→ **ACTIVITY**
Only the pictures are to be omitted; every entry beneath should otherwise be duplicated exactly.

___ DATA SHOWN

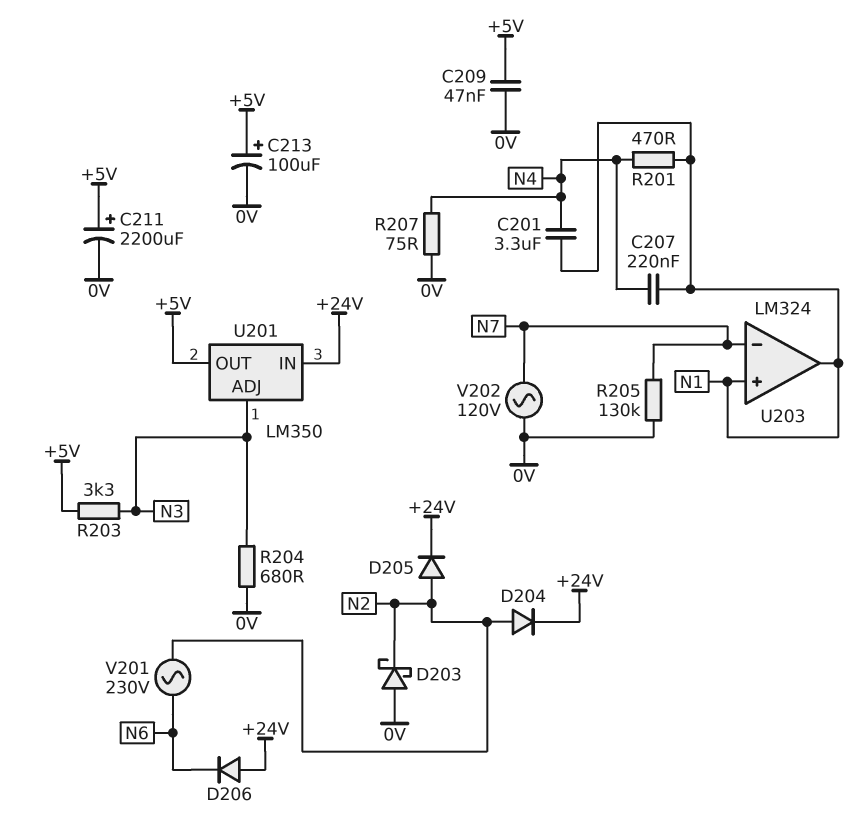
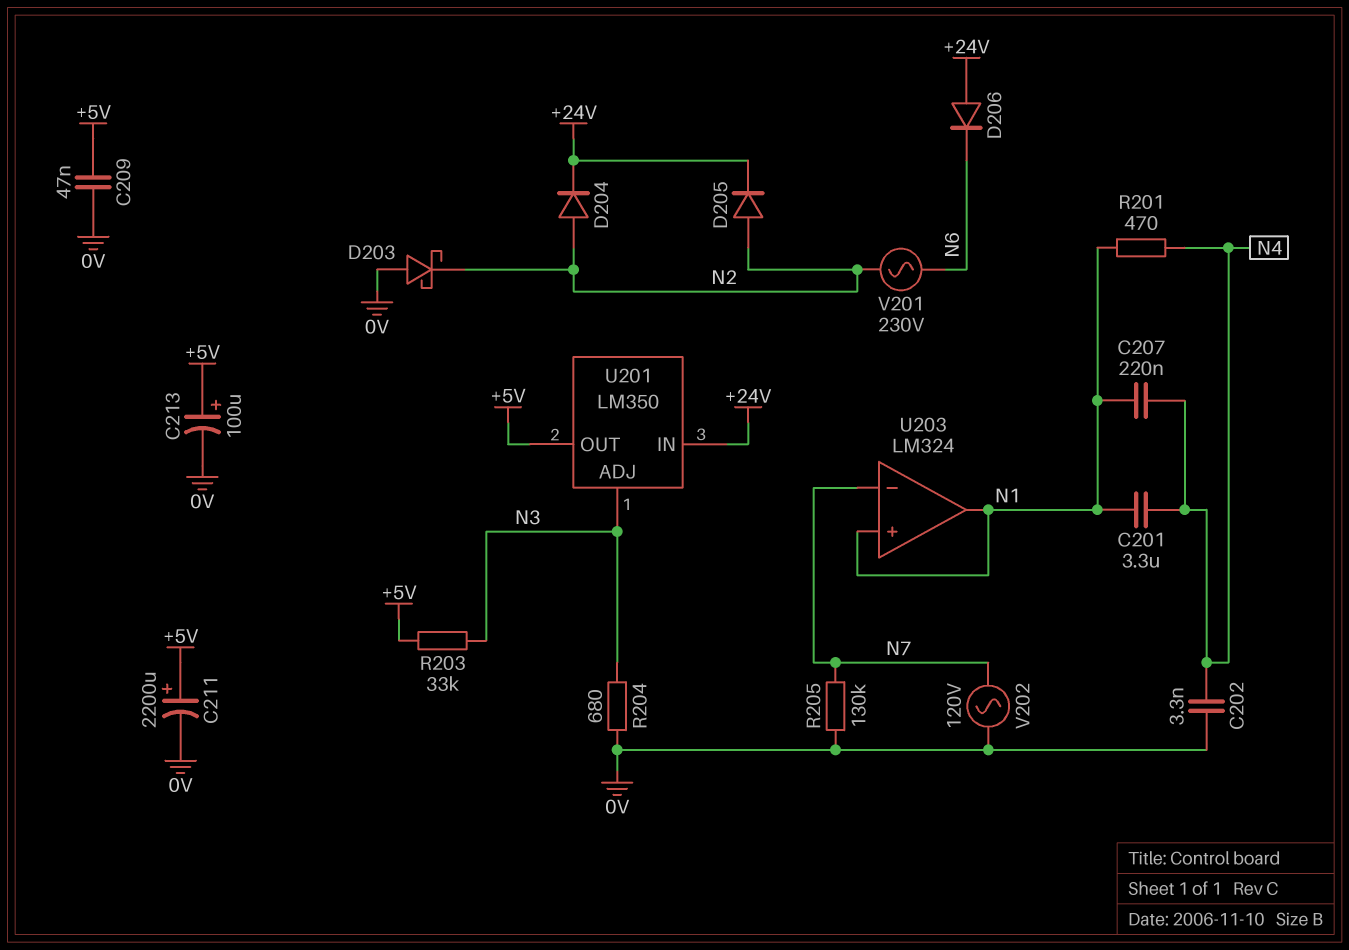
C202: none -> 3.3nF (0V, N4)
R203: 3.3k (+5V, N3) -> 33k (+5V, N3)
R207: 75 (0V, N4) -> none

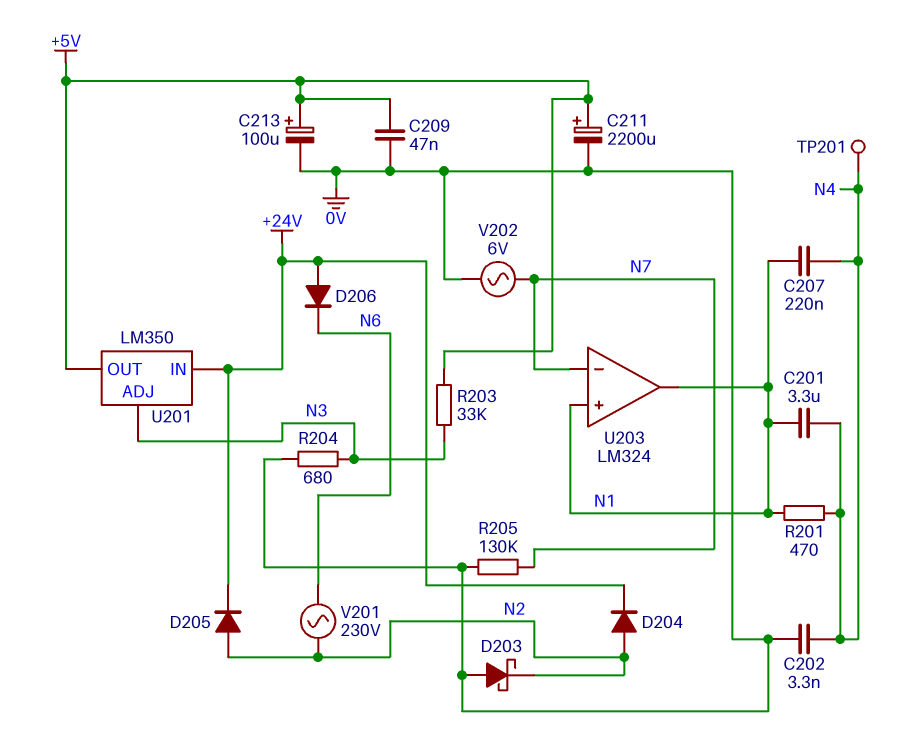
TP201: none -> test point (N4)
V202: AC 120V (0V, N7) -> AC 6V (0V, N7)

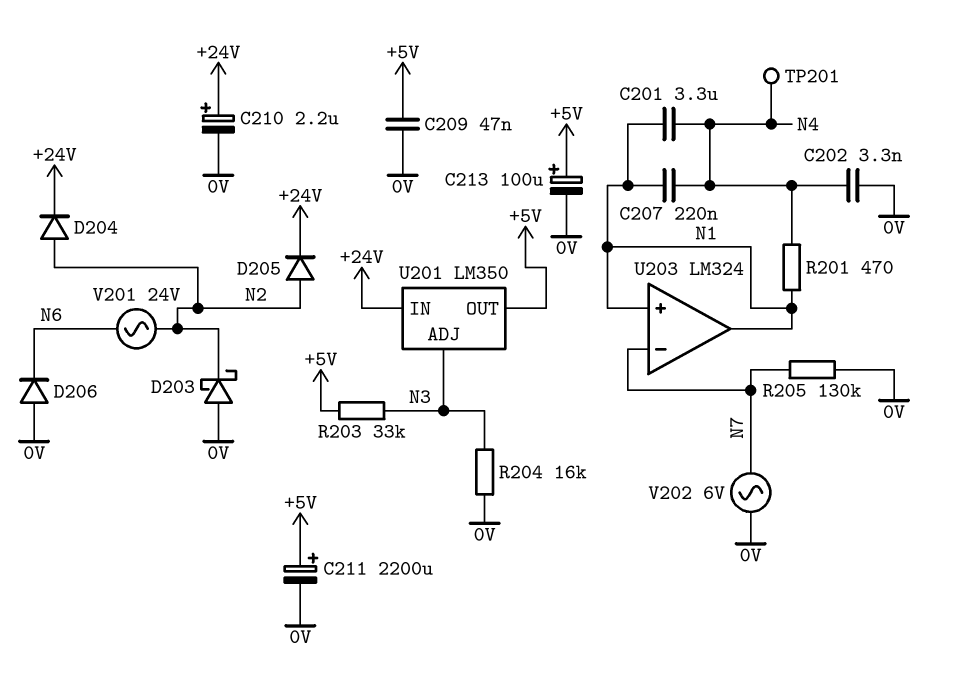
C210: none -> 2.2uF (plus +24V, minus 0V)
D206: diode (A +24V, K N6) -> diode (A 0V, K N6)
R204: 680 (0V, N3) -> 16k (0V, N3)
V201: AC 230V (N2, N6) -> AC 24V (N2, N6)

______

→ **SOLUTION FOR THIS EXERCISE**
C202: none -> 3.3nF (0V, N4)
R203: 3.3k (+5V, N3) -> 33k (+5V, N3)
R207: 75 (0V, N4) -> none

TP201: none -> test point (N4)
V202: AC 120V (0V, N7) -> AC 6V (0V, N7)

C210: none -> 2.2uF (plus +24V, minus 0V)
D206: diode (A +24V, K N6) -> diode (A 0V, K N6)
R204: 680 (0V, N3) -> 16k (0V, N3)
V201: AC 230V (N2, N6) -> AC 24V (N2, N6)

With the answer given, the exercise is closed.